■ Your goal ■
Extract precisely the lines of the entries below, from the first line through the line containing "(298, 174) = (207, 312): turquoise".

══ Listed records

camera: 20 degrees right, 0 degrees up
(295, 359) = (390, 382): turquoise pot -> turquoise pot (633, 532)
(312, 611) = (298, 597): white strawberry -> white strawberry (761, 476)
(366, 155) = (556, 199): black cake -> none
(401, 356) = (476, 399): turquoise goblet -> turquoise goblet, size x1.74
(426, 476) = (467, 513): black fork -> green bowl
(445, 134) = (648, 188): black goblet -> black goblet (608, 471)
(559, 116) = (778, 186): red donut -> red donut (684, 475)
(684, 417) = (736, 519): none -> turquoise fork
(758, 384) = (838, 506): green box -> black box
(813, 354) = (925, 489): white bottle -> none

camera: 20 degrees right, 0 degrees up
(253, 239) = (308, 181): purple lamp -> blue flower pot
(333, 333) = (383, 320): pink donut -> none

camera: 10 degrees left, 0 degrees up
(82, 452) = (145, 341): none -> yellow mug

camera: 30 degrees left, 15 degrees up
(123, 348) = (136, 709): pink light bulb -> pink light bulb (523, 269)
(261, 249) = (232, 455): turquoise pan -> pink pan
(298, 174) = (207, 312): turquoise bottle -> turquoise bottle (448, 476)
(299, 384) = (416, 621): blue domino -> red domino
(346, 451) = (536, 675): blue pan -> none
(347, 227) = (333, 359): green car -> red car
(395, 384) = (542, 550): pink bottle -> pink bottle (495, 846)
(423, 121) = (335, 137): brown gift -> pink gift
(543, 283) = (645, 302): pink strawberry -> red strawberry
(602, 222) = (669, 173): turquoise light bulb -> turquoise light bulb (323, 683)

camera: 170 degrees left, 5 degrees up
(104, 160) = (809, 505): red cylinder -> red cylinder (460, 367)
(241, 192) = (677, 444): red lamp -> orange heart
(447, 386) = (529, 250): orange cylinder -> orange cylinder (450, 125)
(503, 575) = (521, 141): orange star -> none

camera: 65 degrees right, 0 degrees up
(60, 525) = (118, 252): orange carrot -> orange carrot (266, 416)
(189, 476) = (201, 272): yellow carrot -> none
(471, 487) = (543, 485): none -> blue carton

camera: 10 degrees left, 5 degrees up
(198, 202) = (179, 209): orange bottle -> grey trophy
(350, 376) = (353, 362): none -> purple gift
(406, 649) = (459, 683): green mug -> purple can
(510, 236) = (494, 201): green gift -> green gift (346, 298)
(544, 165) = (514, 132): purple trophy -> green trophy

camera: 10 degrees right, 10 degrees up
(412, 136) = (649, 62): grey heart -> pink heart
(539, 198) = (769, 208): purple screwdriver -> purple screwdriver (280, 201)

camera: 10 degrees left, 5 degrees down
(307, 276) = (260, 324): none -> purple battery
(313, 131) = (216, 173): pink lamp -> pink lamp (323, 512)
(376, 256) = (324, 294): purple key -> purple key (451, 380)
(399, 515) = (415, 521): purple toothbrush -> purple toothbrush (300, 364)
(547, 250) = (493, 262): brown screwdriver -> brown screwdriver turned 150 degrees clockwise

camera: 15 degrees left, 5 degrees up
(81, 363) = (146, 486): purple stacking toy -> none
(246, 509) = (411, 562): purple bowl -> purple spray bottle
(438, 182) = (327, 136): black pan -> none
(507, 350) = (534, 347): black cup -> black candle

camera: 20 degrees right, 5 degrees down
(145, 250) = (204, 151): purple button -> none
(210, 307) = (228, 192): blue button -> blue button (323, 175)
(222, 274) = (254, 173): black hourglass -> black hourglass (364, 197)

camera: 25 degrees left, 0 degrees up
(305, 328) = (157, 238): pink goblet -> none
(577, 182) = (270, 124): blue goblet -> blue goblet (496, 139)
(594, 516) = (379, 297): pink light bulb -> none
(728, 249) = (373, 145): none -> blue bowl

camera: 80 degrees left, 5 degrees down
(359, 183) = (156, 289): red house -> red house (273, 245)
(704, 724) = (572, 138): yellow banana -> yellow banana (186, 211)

════

■ Response box ■
camera: 20 degrees right, 0 degrees up
(295, 359) = (390, 382): turquoise pot -> turquoise pot (633, 532)
(312, 611) = (298, 597): white strawberry -> white strawberry (761, 476)
(366, 155) = (556, 199): black cake -> none
(401, 356) = (476, 399): turquoise goblet -> turquoise goblet, size x1.74
(426, 476) = (467, 513): black fork -> green bowl
(445, 134) = (648, 188): black goblet -> black goblet (608, 471)
(559, 116) = (778, 186): red donut -> red donut (684, 475)
(684, 417) = (736, 519): none -> turquoise fork
(758, 384) = (838, 506): green box -> black box
(813, 354) = (925, 489): white bottle -> none

camera: 20 degrees right, 0 degrees up
(253, 239) = (308, 181): purple lamp -> blue flower pot
(333, 333) = (383, 320): pink donut -> none

camera: 10 degrees left, 0 degrees up
(82, 452) = (145, 341): none -> yellow mug

camera: 30 degrees left, 15 degrees up
(123, 348) = (136, 709): pink light bulb -> pink light bulb (523, 269)
(261, 249) = (232, 455): turquoise pan -> pink pan
(298, 174) = (207, 312): turquoise bottle -> turquoise bottle (448, 476)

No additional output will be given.